Beginning at the line that contains "brown tuguluk 270, 284, 305, 345", reproduce the entries below exactly, ending with the line that contains "purple patevax 200, 249, 244, 283". Omit each picture.

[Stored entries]
Content starts
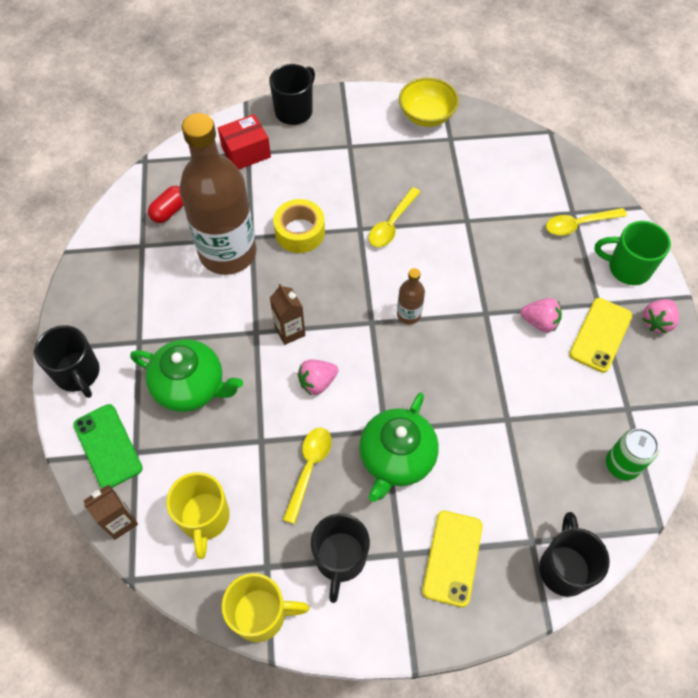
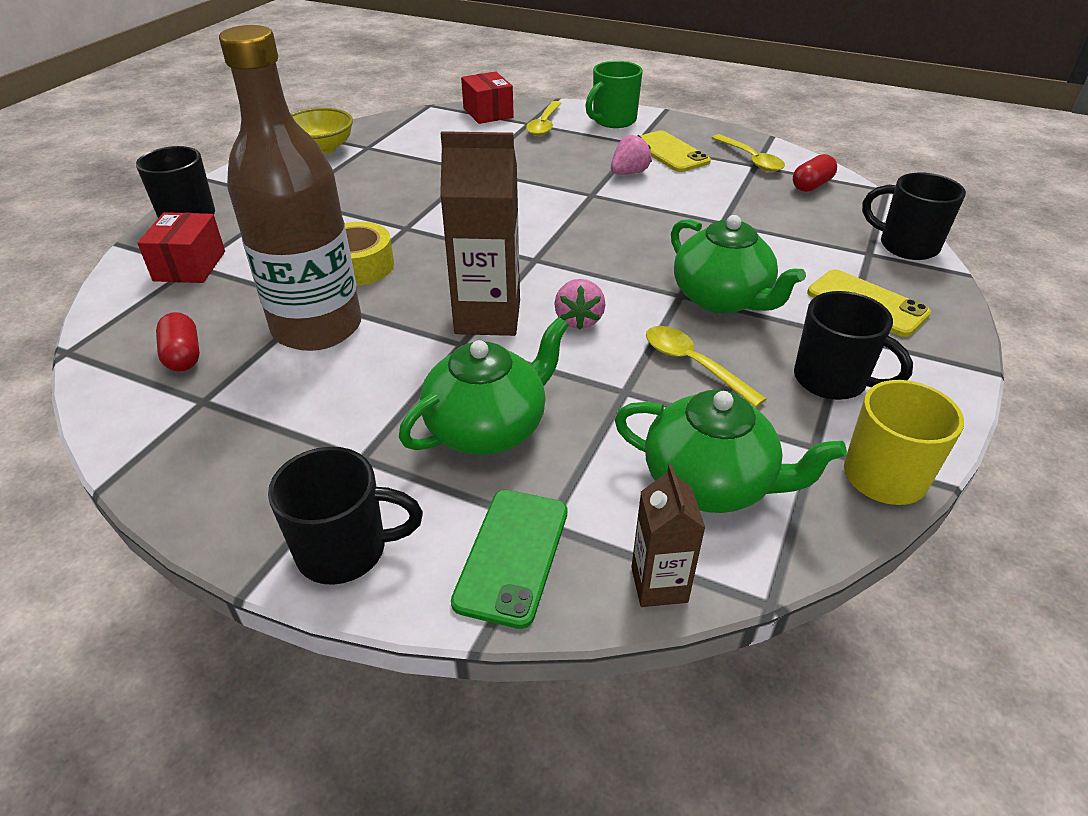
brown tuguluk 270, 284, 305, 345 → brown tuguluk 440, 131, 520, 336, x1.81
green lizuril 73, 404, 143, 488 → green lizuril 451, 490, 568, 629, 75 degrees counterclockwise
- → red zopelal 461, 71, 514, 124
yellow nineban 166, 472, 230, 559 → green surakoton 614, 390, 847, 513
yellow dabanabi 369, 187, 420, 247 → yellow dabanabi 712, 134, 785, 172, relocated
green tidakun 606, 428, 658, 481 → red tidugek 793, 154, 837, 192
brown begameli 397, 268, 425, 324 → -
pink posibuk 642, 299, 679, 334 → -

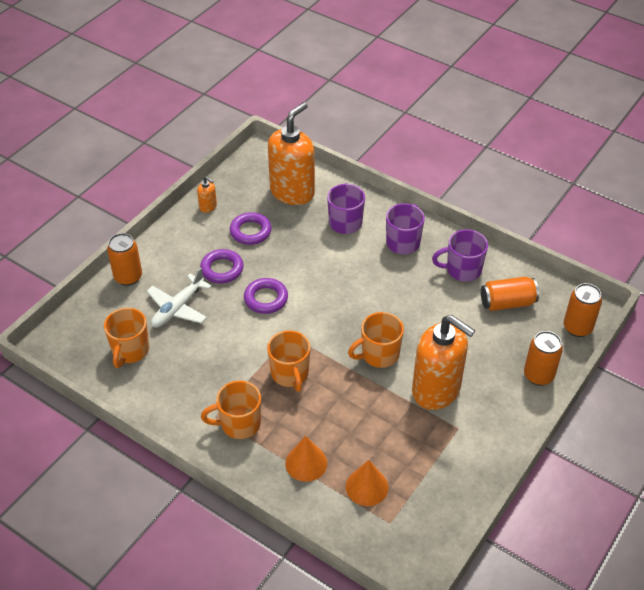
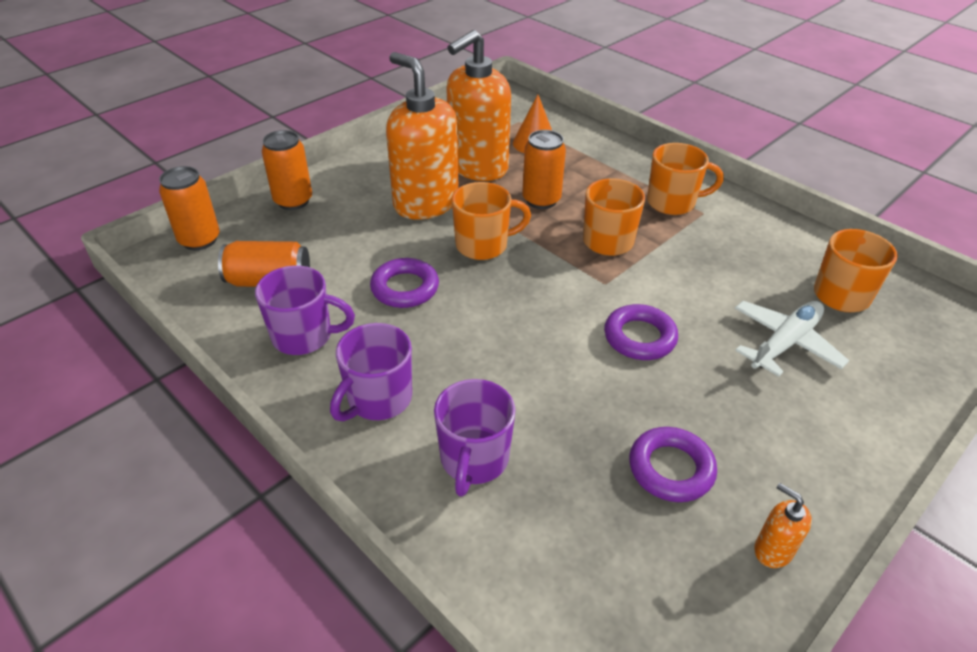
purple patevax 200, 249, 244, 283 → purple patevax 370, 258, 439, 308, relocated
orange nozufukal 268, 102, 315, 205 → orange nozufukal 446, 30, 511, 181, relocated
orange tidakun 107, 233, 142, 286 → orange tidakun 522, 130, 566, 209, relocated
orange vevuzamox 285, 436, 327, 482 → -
Content ends
Content starts
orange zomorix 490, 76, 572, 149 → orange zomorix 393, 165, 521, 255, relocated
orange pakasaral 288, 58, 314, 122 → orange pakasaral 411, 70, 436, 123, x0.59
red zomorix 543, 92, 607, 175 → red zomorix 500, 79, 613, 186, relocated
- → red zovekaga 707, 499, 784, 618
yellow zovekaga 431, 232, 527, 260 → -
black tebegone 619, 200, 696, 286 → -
Content ends
◆ Answer to the exercise:
brown tuguluk 270, 284, 305, 345 → brown tuguluk 440, 131, 520, 336, x1.81
green lizuril 73, 404, 143, 488 → green lizuril 451, 490, 568, 629, 75 degrees counterclockwise
- → red zopelal 461, 71, 514, 124
yellow nineban 166, 472, 230, 559 → green surakoton 614, 390, 847, 513
yellow dabanabi 369, 187, 420, 247 → yellow dabanabi 712, 134, 785, 172, relocated
green tidakun 606, 428, 658, 481 → red tidugek 793, 154, 837, 192
brown begameli 397, 268, 425, 324 → -
pink posibuk 642, 299, 679, 334 → -

purple patevax 200, 249, 244, 283 → purple patevax 370, 258, 439, 308, relocated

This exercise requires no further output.